*** Opening Records supplied ***

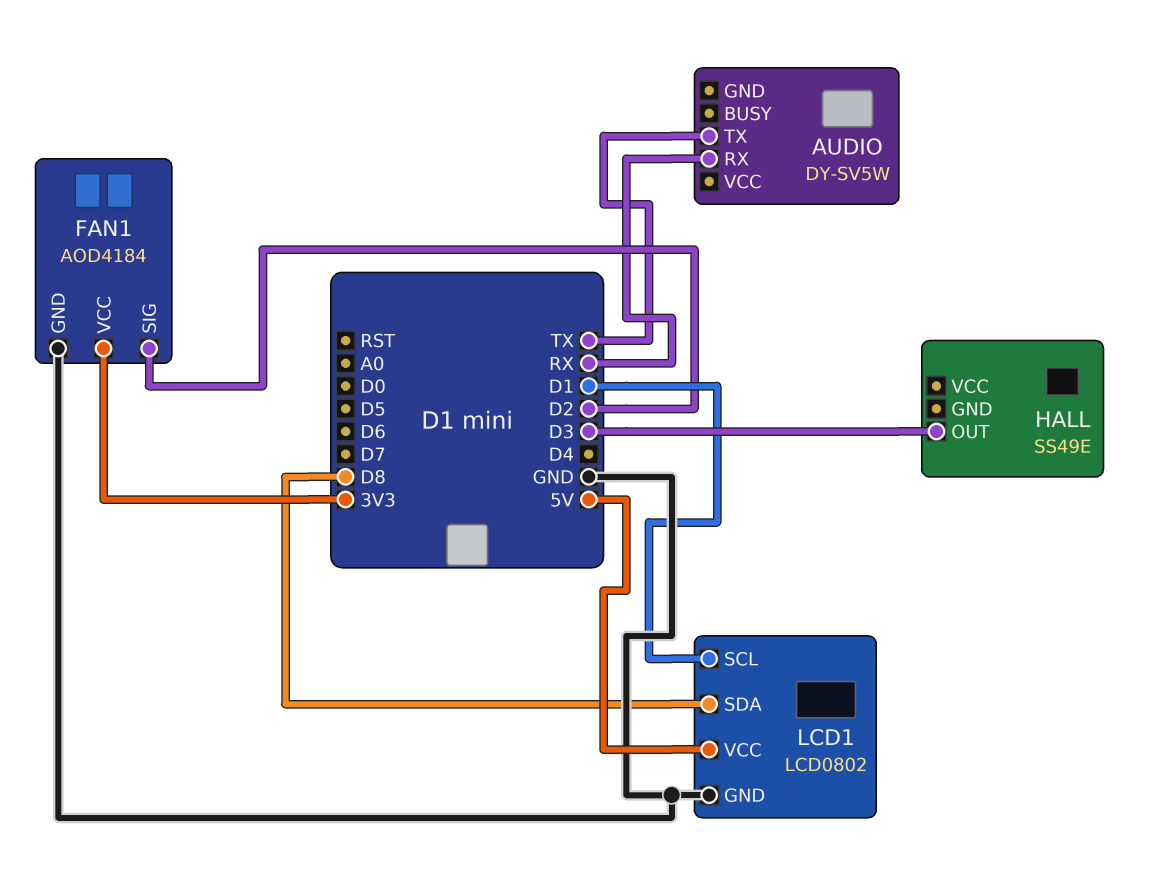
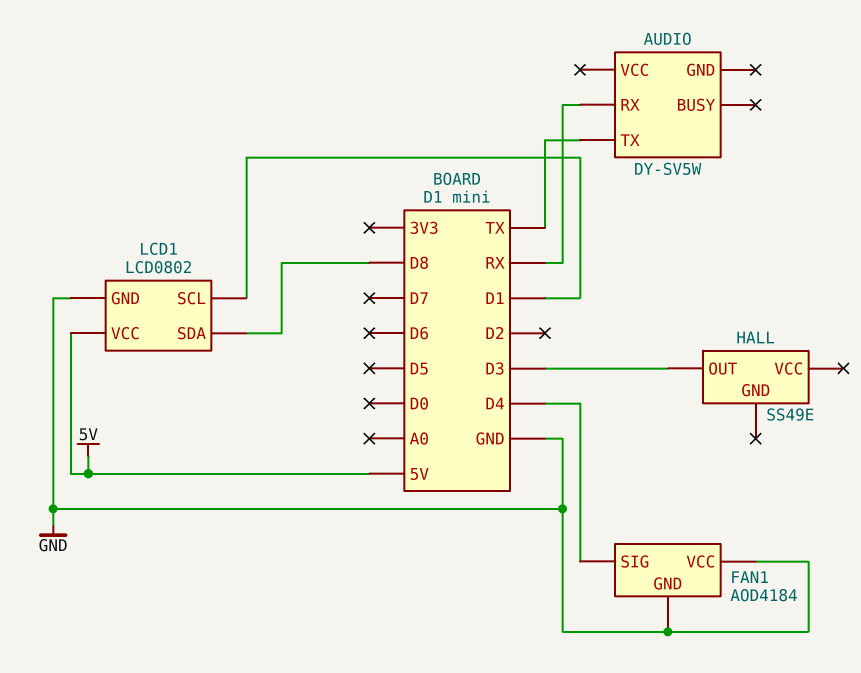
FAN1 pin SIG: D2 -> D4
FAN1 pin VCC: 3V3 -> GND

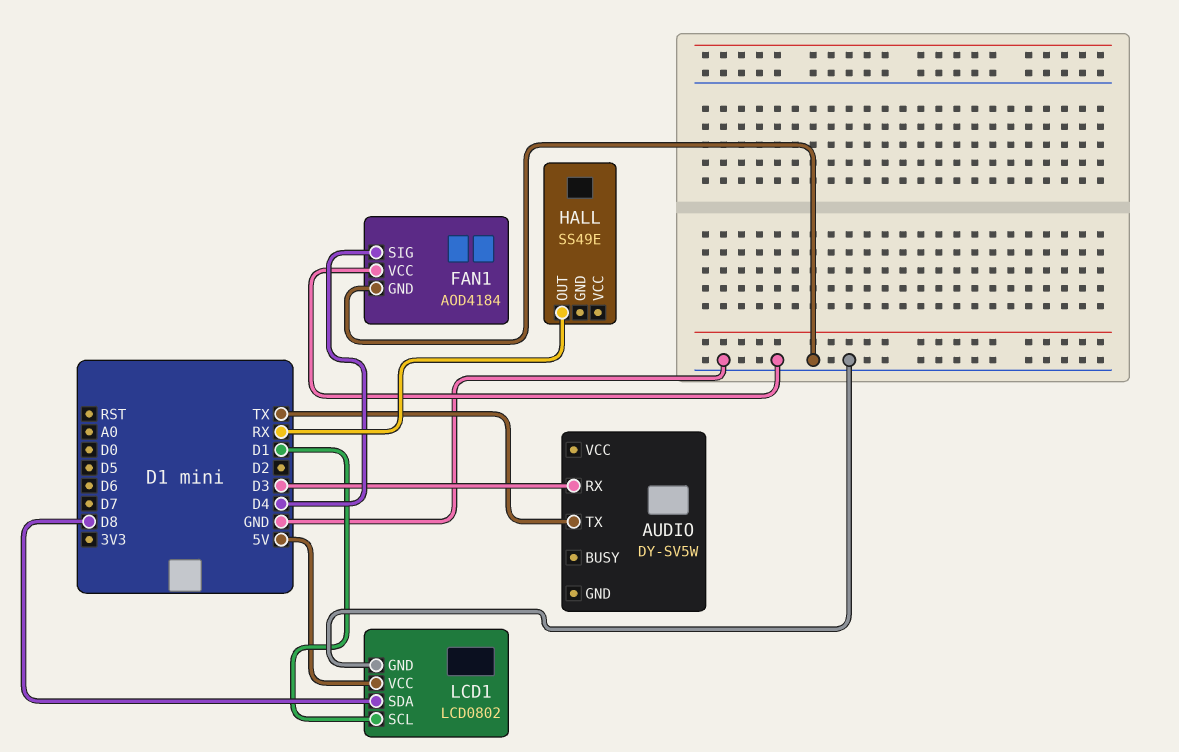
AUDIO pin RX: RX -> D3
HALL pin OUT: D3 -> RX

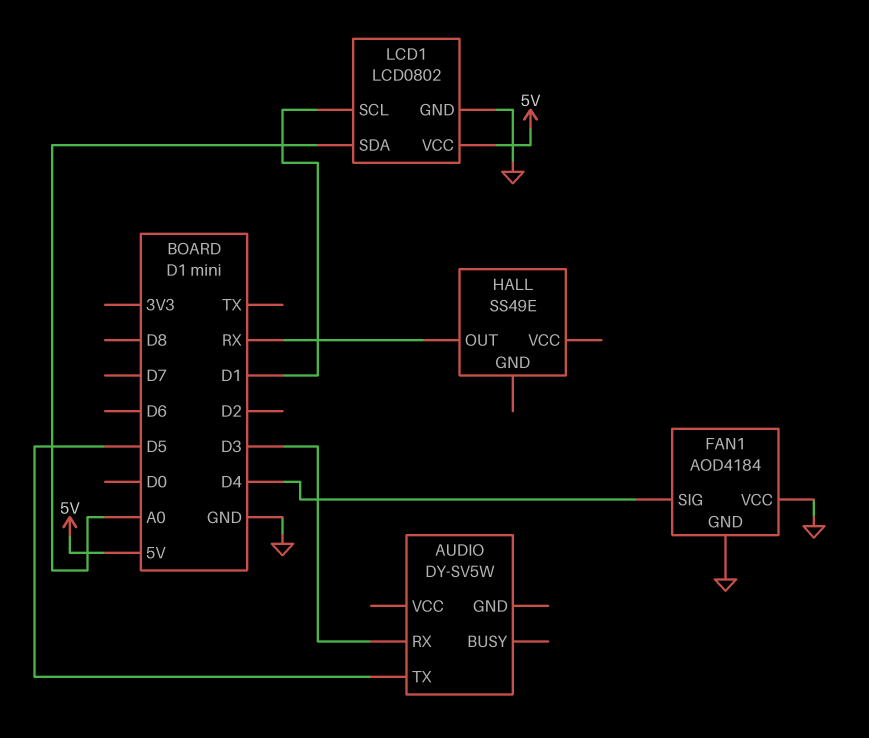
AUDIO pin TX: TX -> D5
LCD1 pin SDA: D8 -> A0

*** Closing Records supplied ***

● **Required action**:
Your output must reproduce the material above in full, with no pictures.

● **Response below**:
FAN1 pin SIG: D2 -> D4
FAN1 pin VCC: 3V3 -> GND

AUDIO pin RX: RX -> D3
HALL pin OUT: D3 -> RX

AUDIO pin TX: TX -> D5
LCD1 pin SDA: D8 -> A0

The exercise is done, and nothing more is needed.